WHAT TO WORK ON >>
The whole listing below should be printed again exactly, with no images.

SOURCE MATERIAL START

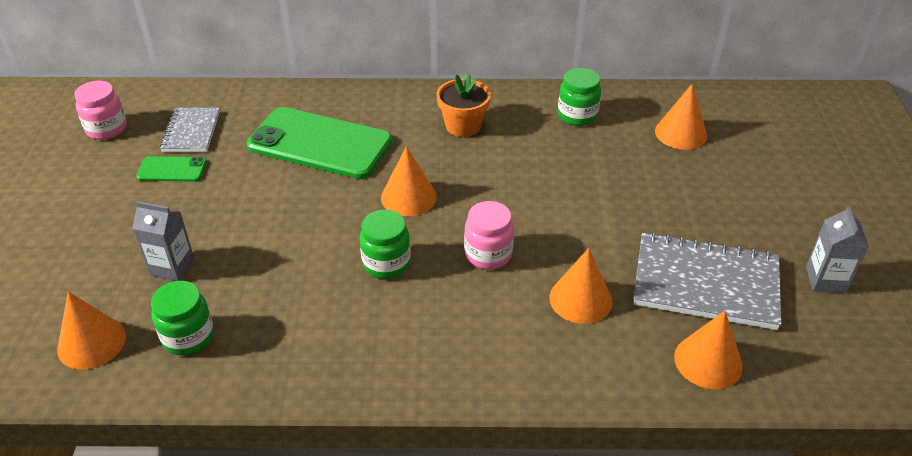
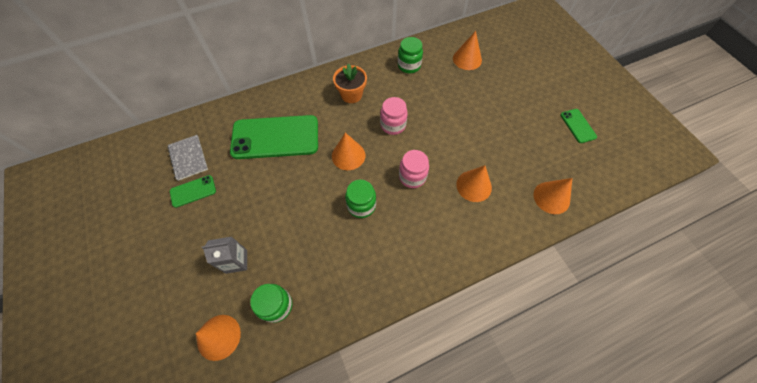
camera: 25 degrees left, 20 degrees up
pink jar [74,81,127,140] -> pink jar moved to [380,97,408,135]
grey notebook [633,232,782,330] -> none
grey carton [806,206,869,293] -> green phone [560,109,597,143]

SOURCE MATERIAL END

RESULT OF THIS TASK >>
camera: 25 degrees left, 20 degrees up
pink jar [74,81,127,140] -> pink jar moved to [380,97,408,135]
grey notebook [633,232,782,330] -> none
grey carton [806,206,869,293] -> green phone [560,109,597,143]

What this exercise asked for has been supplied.